#### [Problem description]
Check each line of the listing for the word "recoloured" and report how many lines contain it, giving nothing but the number.

#### [Exercise data]
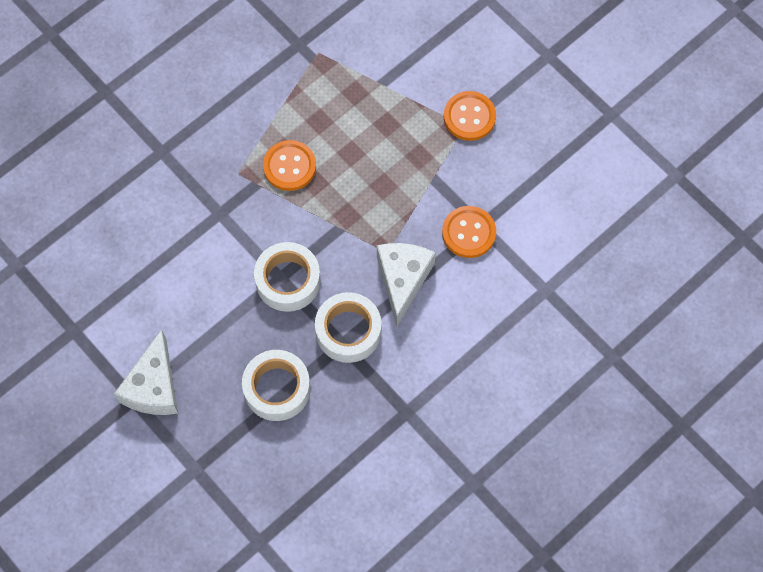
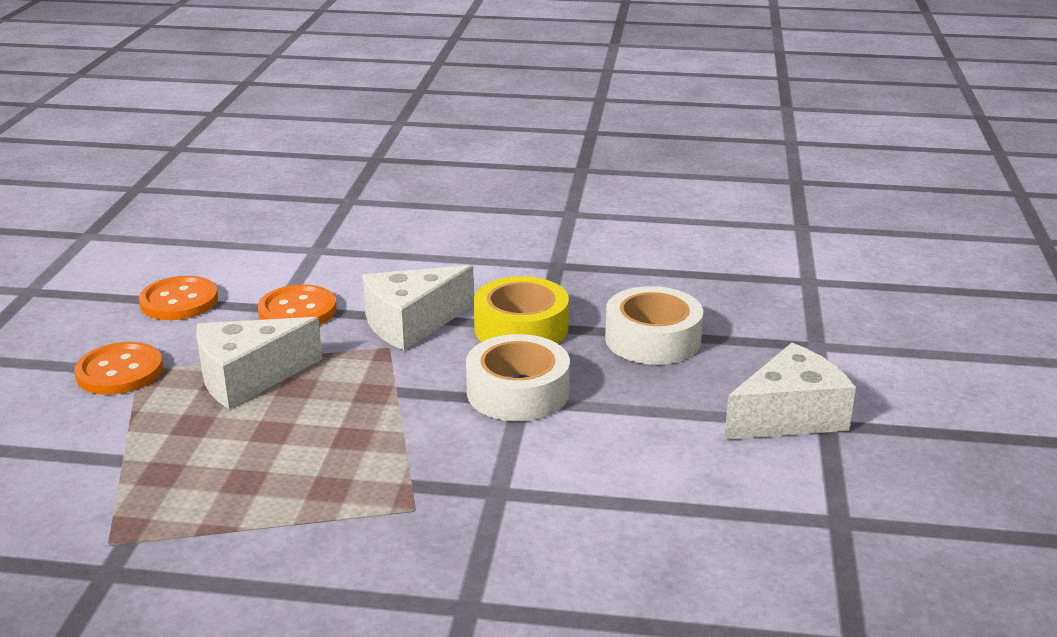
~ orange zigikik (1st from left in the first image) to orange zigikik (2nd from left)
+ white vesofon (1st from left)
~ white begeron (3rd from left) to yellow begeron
---
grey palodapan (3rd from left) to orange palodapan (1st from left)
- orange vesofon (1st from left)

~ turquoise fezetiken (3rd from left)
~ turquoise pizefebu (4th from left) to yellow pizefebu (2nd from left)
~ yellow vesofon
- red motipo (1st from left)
--
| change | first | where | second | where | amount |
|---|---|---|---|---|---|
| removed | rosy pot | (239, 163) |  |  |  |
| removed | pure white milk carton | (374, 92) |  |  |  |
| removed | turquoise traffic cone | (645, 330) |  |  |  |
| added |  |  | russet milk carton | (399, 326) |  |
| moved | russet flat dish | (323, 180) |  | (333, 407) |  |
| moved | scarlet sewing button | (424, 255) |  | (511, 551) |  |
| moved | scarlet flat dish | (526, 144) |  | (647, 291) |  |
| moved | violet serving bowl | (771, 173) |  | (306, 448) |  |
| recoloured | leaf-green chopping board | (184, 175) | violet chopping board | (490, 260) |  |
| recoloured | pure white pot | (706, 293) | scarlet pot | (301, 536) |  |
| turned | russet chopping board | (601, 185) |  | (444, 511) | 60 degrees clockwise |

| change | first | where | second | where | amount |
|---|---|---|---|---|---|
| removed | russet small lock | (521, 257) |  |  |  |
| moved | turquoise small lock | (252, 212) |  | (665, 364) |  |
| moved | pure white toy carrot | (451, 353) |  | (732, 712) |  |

#### [Response area]
2